§ **DATASET CONTENT**
- - - -

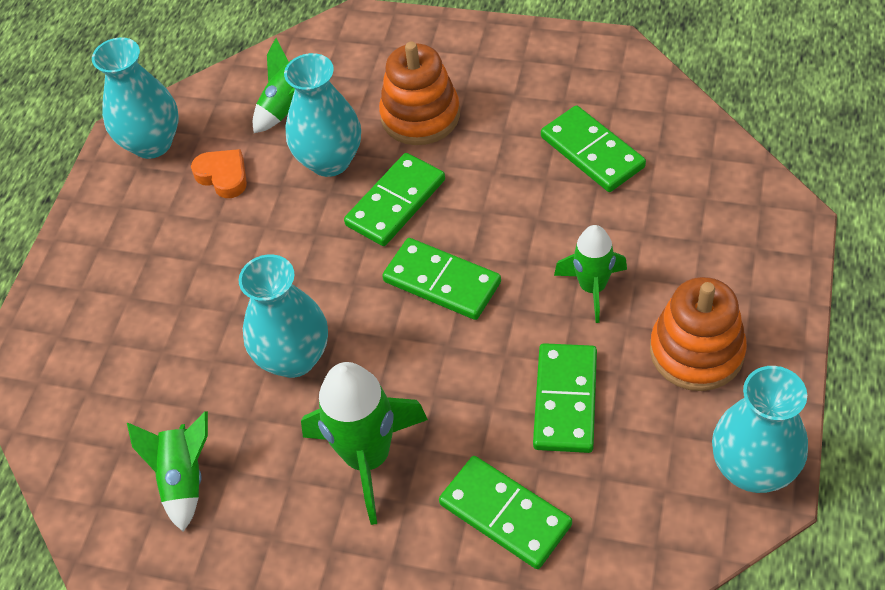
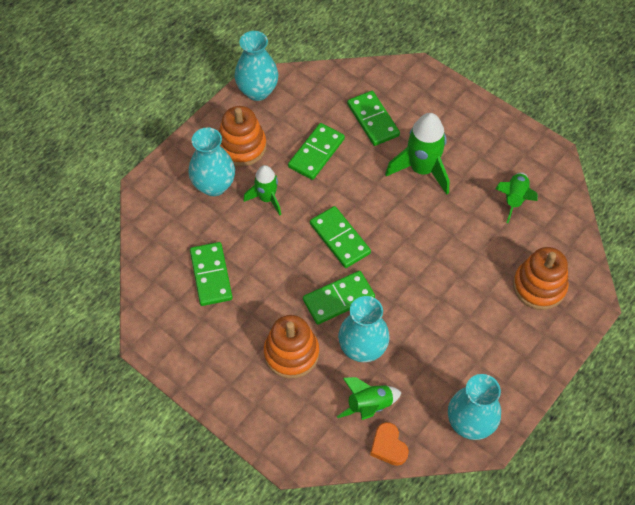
camera: 160 degrees left, 5 degrees up
(103, 351) = (539, 286): none -> orange stacking toy
(223, 176) = (432, 371): orange heart -> orange heart (388, 446)
(294, 358) = (436, 234): turquoise vase -> turquoise vase (214, 185)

- - - -

Skipping the pictures, transcribe each line above exactly as it appears.

camera: 160 degrees left, 5 degrees up
(103, 351) = (539, 286): none -> orange stacking toy
(223, 176) = (432, 371): orange heart -> orange heart (388, 446)
(294, 358) = (436, 234): turquoise vase -> turquoise vase (214, 185)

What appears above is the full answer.